**Required action:** With images removed, return the whole listing exactly as written.

[Data segment]

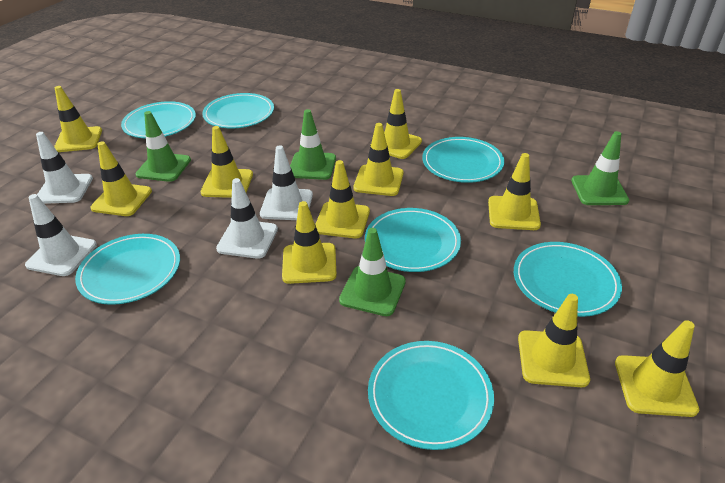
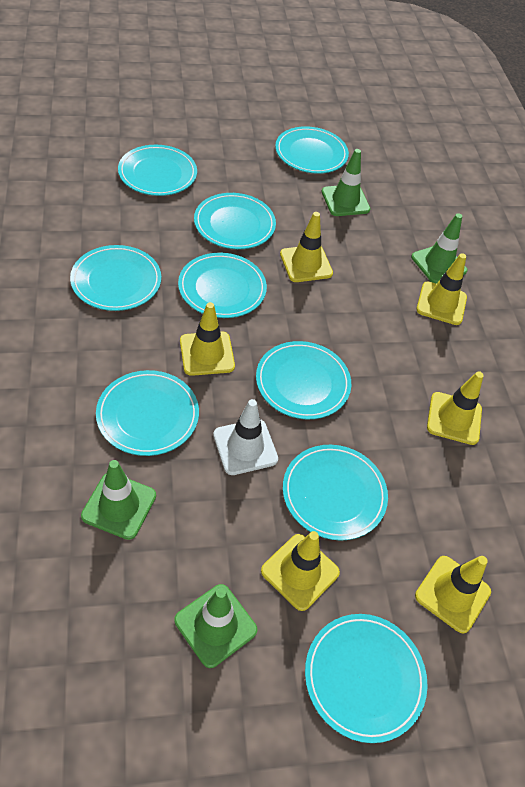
turquoise plate: 7 -> 9
white traffic cone: 4 -> 1
yellow traffic cone: 10 -> 6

[/Data segment]

**Answer to this exercise:**
turquoise plate: 7 -> 9
white traffic cone: 4 -> 1
yellow traffic cone: 10 -> 6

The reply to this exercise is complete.